▸ PROMPT: Nothing but the lines from the one containing "(547, 345) = (168, 289): brown" through the end of the data should be output, each reproduced exactly.

▸ AVAILABLE DATA:
====================

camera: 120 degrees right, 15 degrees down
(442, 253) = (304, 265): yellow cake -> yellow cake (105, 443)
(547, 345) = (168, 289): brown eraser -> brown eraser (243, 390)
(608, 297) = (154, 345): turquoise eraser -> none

====================

▸ TASK RESPONSE:
(547, 345) = (168, 289): brown eraser -> brown eraser (243, 390)
(608, 297) = (154, 345): turquoise eraser -> none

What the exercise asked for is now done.